-- Opening Marker --

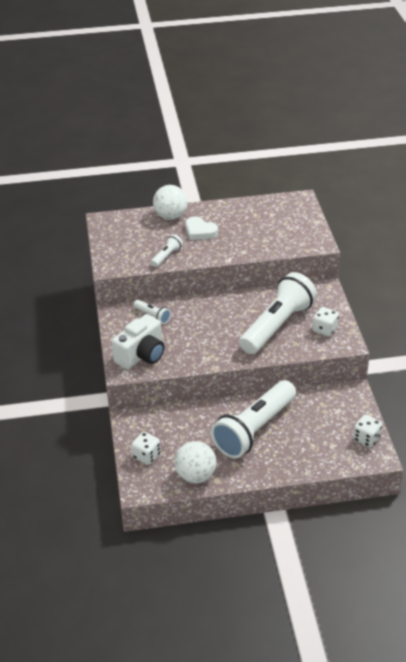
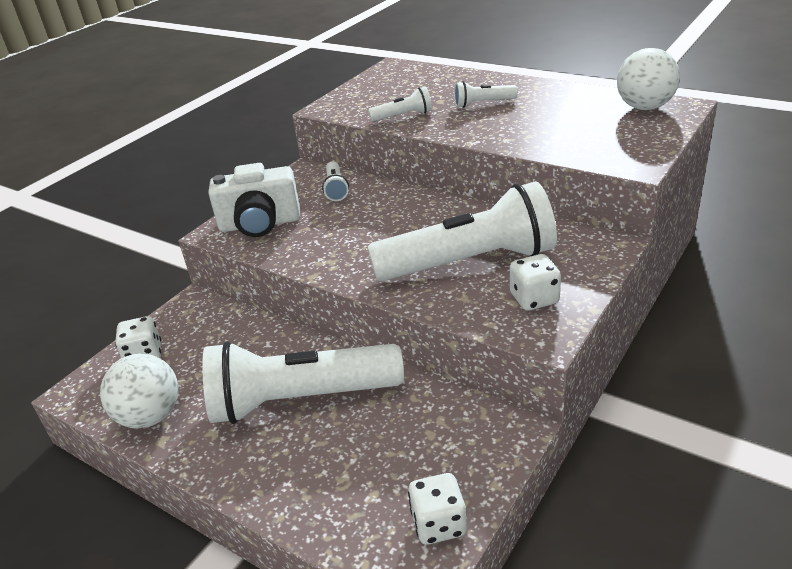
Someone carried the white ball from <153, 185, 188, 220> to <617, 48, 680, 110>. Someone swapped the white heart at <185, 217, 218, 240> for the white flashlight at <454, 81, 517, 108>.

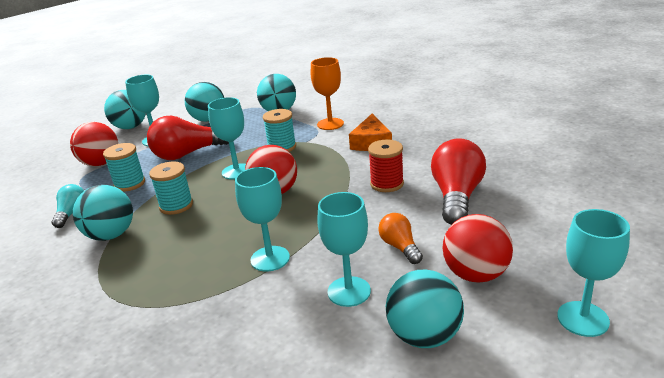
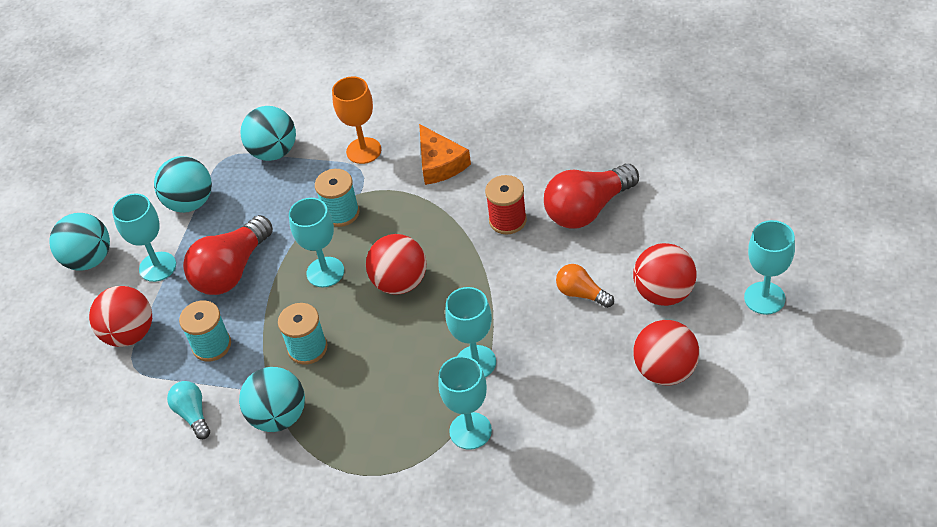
Someone carried the teal wine glass from <317, 192, 371, 307> to <438, 356, 492, 450>. Someone repainted the teal ball at <386, 270, 464, 348>, which became the crimson ball at <633, 320, 700, 385>. Someone rotated the crimson lightbulb at <431, 138, 486, 225> by 105 degrees counterclockwise.

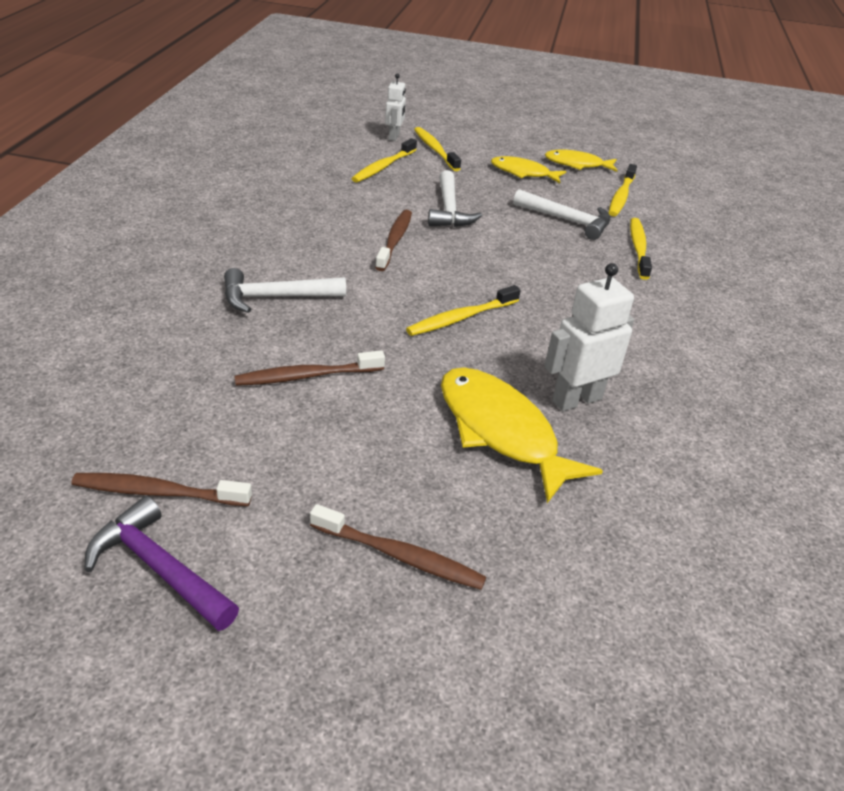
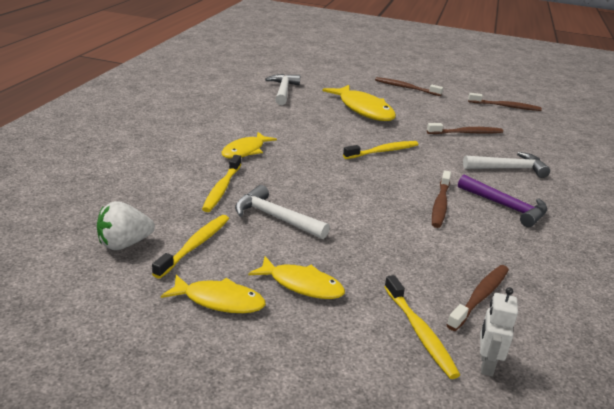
Someone carried the royal purple carpenter's hammer from <84, 496, 239, 631> to <458, 175, 547, 227>. Someone repainted the yellow tooth brush at <351, 138, 417, 183>, which became the dark brown tooth brush at <447, 265, 509, 331>. Someone carried the white carpenter's hammer from <428, 170, 482, 227> to <265, 74, 300, 105>. Someone took away the white toy robot at <544, 263, 634, 411>. Someone put down the white toy strawberry at <97, 201, 155, 250>. Someone put down the yellow fish at <221, 132, 277, 159>.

-- Closing Marker --

[YOUR GOAL]: Omit all images when repeating the data above exactly.

[THE ANSWER]:
Someone carried the white ball from <153, 185, 188, 220> to <617, 48, 680, 110>. Someone swapped the white heart at <185, 217, 218, 240> for the white flashlight at <454, 81, 517, 108>.

Someone carried the teal wine glass from <317, 192, 371, 307> to <438, 356, 492, 450>. Someone repainted the teal ball at <386, 270, 464, 348>, which became the crimson ball at <633, 320, 700, 385>. Someone rotated the crimson lightbulb at <431, 138, 486, 225> by 105 degrees counterclockwise.

Someone carried the royal purple carpenter's hammer from <84, 496, 239, 631> to <458, 175, 547, 227>. Someone repainted the yellow tooth brush at <351, 138, 417, 183>, which became the dark brown tooth brush at <447, 265, 509, 331>. Someone carried the white carpenter's hammer from <428, 170, 482, 227> to <265, 74, 300, 105>. Someone took away the white toy robot at <544, 263, 634, 411>. Someone put down the white toy strawberry at <97, 201, 155, 250>. Someone put down the yellow fish at <221, 132, 277, 159>.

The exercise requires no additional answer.